### DIRECTIONS FOR THIS TASK:
Skip the pictures and return every entry exactly as written.

### SOURCE DATA:

● ● ● ● ●

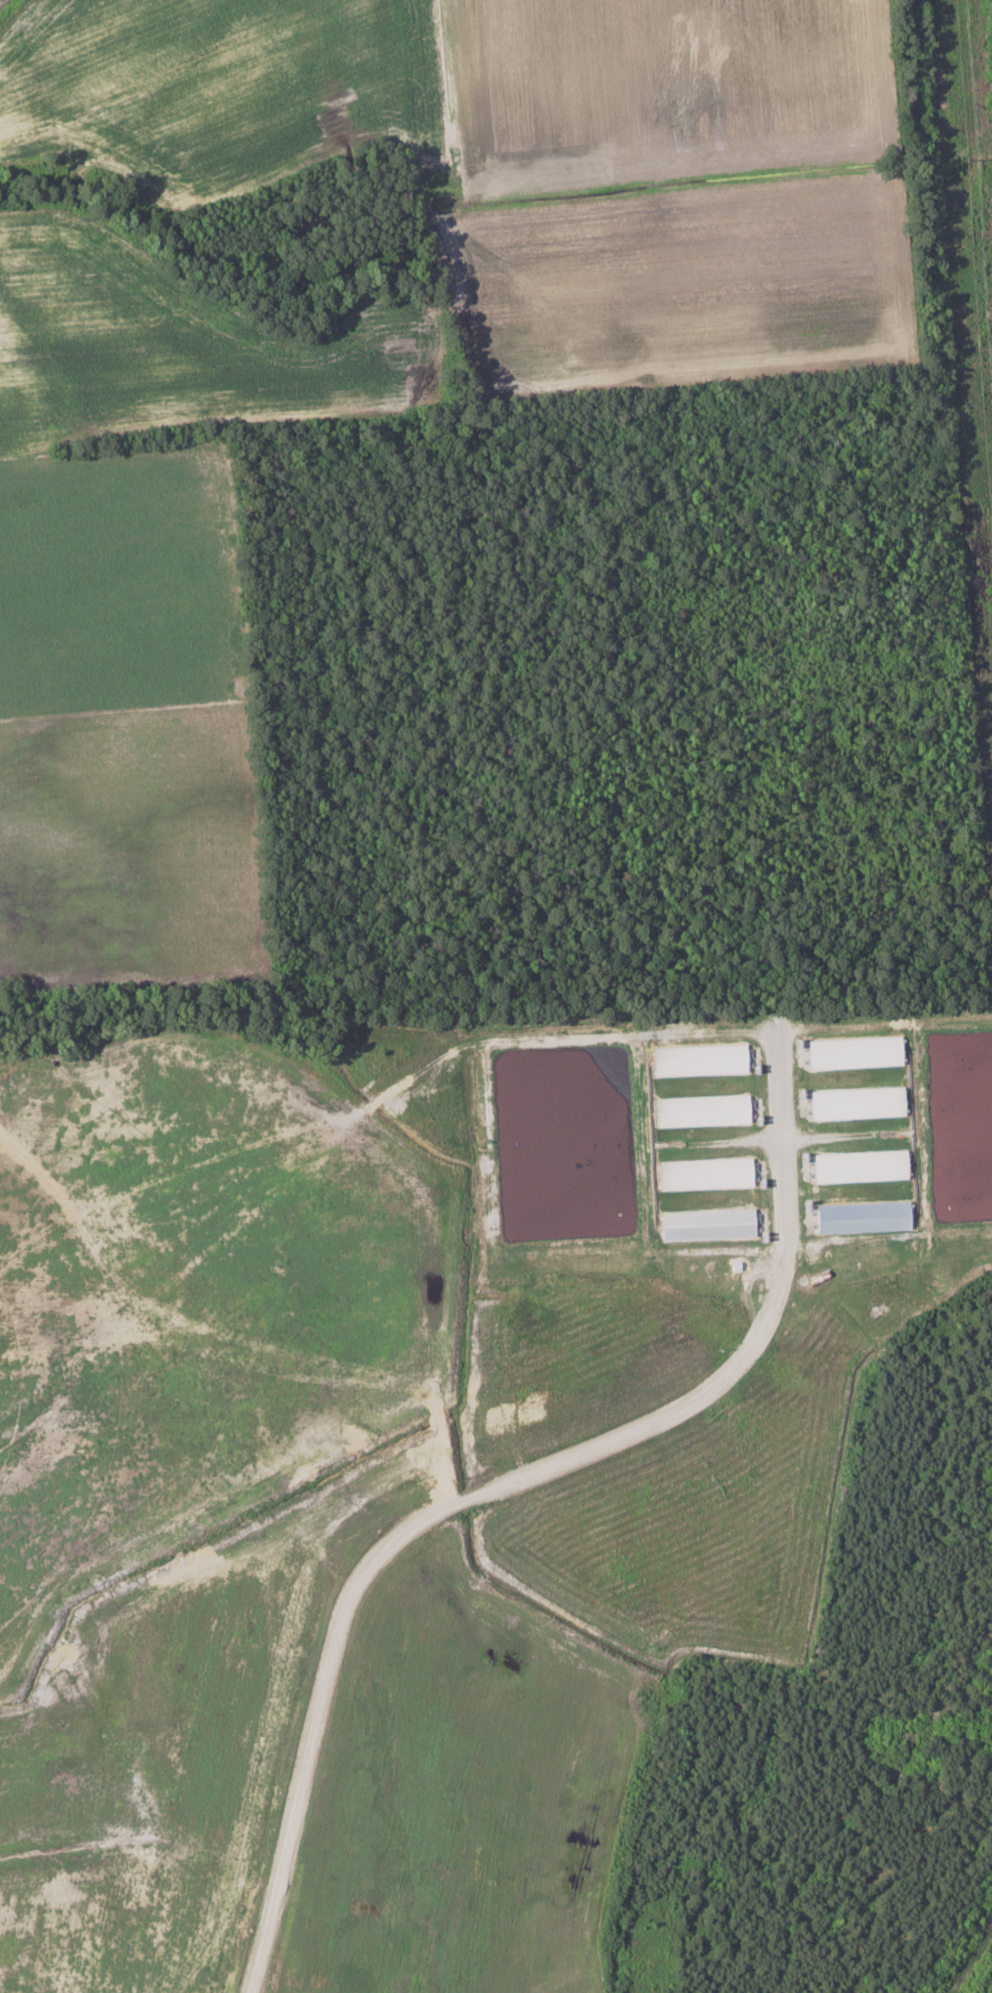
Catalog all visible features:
power tower: (973, 159)
building: (853, 1052)
building: (698, 1059)
building: (855, 1103)
building: (700, 1110)
building: (859, 1166)
building: (704, 1173)
building: (861, 1216)
building: (705, 1224)
road: (499, 1486)

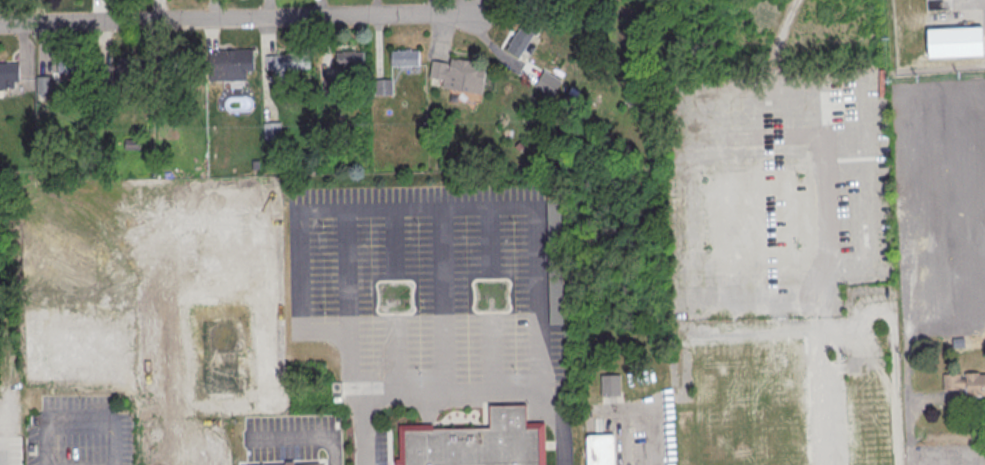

● ● ● ● ●

### OUTPUT FOR THIS TASK:
Catalog all visible features:
power tower: (973, 159)
building: (853, 1052)
building: (698, 1059)
building: (855, 1103)
building: (700, 1110)
building: (859, 1166)
building: (704, 1173)
building: (861, 1216)
building: (705, 1224)
road: (499, 1486)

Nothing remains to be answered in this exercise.